Task description »
Among the lines below, keep only those from the one containing "building: none -> [207,96,246,133]" through the one containing "building: [195,108,221,131] -> none", and reproduce them exactly.
============
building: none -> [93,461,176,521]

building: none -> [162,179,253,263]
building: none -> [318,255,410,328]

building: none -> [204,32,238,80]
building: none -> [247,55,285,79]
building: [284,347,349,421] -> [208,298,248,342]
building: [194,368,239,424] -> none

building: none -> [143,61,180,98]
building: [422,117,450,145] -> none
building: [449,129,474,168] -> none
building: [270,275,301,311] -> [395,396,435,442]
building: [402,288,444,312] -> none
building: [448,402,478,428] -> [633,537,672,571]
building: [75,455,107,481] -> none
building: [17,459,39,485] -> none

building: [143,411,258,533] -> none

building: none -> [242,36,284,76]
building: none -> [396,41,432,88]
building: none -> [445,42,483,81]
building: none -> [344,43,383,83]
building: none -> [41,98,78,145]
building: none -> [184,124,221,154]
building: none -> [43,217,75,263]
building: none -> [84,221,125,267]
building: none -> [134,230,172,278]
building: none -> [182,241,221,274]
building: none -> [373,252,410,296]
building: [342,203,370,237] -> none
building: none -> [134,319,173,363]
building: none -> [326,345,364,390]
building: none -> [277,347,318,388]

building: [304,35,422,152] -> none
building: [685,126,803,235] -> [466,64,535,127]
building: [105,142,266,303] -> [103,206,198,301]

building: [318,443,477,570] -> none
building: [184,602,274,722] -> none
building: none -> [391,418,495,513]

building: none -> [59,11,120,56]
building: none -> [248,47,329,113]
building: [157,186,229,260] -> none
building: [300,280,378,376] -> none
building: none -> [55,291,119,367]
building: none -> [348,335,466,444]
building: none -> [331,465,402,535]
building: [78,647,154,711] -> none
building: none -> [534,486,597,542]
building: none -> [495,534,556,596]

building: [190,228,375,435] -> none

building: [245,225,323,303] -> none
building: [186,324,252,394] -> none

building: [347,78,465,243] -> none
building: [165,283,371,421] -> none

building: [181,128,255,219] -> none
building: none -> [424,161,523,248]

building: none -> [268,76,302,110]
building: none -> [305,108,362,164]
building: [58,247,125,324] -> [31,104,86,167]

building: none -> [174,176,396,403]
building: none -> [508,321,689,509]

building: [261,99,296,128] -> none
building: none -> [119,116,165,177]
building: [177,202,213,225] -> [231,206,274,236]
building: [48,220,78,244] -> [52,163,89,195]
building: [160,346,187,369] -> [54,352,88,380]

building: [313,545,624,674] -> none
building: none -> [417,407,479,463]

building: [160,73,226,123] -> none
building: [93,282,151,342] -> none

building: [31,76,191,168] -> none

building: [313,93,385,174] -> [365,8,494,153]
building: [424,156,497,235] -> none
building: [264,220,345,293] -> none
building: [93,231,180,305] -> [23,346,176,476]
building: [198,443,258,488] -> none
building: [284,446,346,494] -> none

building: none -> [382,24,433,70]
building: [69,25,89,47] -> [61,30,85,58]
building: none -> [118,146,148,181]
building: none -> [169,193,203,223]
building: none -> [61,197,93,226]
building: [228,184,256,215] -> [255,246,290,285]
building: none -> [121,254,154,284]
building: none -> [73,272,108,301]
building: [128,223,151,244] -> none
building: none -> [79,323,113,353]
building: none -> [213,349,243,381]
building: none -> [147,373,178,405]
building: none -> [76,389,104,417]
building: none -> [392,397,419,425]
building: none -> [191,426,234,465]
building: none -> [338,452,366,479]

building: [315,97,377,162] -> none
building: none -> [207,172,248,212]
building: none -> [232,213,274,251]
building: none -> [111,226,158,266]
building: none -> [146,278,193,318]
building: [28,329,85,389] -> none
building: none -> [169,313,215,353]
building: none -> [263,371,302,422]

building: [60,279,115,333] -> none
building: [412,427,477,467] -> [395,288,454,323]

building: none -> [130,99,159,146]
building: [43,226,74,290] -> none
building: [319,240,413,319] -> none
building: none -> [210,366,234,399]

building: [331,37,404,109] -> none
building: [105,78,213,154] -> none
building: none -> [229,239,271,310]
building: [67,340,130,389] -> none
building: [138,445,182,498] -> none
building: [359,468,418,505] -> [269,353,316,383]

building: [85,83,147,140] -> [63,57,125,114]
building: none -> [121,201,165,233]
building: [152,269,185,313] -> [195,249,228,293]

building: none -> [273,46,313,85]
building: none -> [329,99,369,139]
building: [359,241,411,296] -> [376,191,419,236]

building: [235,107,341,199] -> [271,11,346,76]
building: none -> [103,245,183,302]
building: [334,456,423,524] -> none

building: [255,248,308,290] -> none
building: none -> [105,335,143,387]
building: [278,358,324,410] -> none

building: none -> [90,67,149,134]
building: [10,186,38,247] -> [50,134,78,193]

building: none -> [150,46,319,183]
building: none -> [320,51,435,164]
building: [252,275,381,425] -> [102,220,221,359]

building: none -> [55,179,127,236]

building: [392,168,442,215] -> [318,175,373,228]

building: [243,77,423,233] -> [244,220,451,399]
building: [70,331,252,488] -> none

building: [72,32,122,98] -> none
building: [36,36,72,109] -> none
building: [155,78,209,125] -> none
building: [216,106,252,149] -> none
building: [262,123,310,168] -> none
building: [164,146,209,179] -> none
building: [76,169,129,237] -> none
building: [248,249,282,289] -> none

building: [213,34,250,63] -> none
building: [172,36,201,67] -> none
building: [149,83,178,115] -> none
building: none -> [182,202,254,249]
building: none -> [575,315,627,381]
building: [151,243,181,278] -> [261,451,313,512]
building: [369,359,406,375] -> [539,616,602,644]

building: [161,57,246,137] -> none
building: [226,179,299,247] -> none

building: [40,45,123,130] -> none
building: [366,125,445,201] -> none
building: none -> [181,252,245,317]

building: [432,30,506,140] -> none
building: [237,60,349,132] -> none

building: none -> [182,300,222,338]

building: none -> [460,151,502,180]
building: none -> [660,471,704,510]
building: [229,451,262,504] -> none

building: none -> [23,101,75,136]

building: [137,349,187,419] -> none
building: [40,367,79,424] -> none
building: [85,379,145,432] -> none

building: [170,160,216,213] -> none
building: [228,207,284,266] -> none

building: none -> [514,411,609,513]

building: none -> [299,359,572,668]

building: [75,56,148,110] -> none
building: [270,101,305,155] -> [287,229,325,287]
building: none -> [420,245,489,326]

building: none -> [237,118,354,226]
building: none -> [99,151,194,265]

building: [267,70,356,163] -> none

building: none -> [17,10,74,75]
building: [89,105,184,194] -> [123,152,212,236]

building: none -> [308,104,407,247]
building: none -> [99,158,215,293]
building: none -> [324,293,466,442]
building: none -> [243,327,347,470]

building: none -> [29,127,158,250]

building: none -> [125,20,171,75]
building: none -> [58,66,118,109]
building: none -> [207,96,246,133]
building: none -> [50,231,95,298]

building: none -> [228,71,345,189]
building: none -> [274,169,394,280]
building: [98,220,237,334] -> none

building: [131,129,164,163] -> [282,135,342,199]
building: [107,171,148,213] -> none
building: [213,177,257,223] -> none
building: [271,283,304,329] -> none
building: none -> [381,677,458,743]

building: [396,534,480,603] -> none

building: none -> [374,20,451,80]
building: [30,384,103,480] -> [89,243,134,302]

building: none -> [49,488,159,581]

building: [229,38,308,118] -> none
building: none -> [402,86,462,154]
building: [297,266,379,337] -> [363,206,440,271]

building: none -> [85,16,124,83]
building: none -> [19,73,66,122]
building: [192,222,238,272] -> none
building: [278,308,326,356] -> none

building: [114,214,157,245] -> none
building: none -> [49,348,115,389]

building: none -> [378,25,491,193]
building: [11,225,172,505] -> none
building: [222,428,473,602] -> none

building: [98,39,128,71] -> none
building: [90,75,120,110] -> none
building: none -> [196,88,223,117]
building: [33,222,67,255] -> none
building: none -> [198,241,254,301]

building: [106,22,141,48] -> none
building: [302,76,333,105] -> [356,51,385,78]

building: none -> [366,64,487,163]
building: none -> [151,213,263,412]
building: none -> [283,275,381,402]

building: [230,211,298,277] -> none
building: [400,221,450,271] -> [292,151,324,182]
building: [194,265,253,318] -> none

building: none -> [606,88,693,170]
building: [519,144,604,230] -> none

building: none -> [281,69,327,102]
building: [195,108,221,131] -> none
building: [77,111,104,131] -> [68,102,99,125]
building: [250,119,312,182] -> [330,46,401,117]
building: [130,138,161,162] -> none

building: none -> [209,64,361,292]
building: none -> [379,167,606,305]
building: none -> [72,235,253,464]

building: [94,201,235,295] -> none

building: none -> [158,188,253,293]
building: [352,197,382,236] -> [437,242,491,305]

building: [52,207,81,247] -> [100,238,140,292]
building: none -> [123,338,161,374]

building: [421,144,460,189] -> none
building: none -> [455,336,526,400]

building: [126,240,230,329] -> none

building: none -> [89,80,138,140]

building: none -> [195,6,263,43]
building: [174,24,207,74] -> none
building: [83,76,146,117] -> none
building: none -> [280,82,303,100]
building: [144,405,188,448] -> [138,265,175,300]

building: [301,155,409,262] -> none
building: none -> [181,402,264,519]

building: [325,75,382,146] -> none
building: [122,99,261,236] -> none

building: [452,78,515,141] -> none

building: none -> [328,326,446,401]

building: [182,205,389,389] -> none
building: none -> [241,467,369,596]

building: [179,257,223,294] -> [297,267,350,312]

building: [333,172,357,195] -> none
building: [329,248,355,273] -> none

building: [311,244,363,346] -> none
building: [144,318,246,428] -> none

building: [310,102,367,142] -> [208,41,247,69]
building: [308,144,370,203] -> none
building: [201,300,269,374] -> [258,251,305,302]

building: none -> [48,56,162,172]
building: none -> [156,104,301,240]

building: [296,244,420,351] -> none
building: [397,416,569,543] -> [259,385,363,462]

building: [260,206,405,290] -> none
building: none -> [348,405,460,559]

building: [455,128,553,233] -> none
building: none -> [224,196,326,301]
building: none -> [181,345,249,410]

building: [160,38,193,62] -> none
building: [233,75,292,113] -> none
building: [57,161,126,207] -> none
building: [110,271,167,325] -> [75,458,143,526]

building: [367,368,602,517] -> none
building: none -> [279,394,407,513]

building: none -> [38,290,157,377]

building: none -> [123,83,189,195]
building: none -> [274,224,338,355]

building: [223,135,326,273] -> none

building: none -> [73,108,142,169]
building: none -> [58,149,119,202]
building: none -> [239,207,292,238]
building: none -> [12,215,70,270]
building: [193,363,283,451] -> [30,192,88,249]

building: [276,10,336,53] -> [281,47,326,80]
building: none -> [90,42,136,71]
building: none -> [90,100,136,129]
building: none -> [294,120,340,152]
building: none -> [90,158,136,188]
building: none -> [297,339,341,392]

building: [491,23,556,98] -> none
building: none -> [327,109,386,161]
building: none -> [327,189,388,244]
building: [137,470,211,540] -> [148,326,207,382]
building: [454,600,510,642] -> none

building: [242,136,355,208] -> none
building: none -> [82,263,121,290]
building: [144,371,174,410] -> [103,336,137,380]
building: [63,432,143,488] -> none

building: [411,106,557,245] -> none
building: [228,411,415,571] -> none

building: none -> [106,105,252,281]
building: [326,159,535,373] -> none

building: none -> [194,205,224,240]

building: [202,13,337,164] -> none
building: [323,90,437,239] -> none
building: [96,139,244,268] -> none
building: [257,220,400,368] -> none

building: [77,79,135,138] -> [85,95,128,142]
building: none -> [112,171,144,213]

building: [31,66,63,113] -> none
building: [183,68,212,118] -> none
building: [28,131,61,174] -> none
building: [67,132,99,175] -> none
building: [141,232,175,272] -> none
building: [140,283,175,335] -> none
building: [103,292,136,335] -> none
============
Task response »
building: none -> [207,96,246,133]
building: none -> [50,231,95,298]

building: none -> [228,71,345,189]
building: none -> [274,169,394,280]
building: [98,220,237,334] -> none

building: [131,129,164,163] -> [282,135,342,199]
building: [107,171,148,213] -> none
building: [213,177,257,223] -> none
building: [271,283,304,329] -> none
building: none -> [381,677,458,743]

building: [396,534,480,603] -> none

building: none -> [374,20,451,80]
building: [30,384,103,480] -> [89,243,134,302]

building: none -> [49,488,159,581]

building: [229,38,308,118] -> none
building: none -> [402,86,462,154]
building: [297,266,379,337] -> [363,206,440,271]

building: none -> [85,16,124,83]
building: none -> [19,73,66,122]
building: [192,222,238,272] -> none
building: [278,308,326,356] -> none

building: [114,214,157,245] -> none
building: none -> [49,348,115,389]

building: none -> [378,25,491,193]
building: [11,225,172,505] -> none
building: [222,428,473,602] -> none

building: [98,39,128,71] -> none
building: [90,75,120,110] -> none
building: none -> [196,88,223,117]
building: [33,222,67,255] -> none
building: none -> [198,241,254,301]

building: [106,22,141,48] -> none
building: [302,76,333,105] -> [356,51,385,78]

building: none -> [366,64,487,163]
building: none -> [151,213,263,412]
building: none -> [283,275,381,402]

building: [230,211,298,277] -> none
building: [400,221,450,271] -> [292,151,324,182]
building: [194,265,253,318] -> none

building: none -> [606,88,693,170]
building: [519,144,604,230] -> none

building: none -> [281,69,327,102]
building: [195,108,221,131] -> none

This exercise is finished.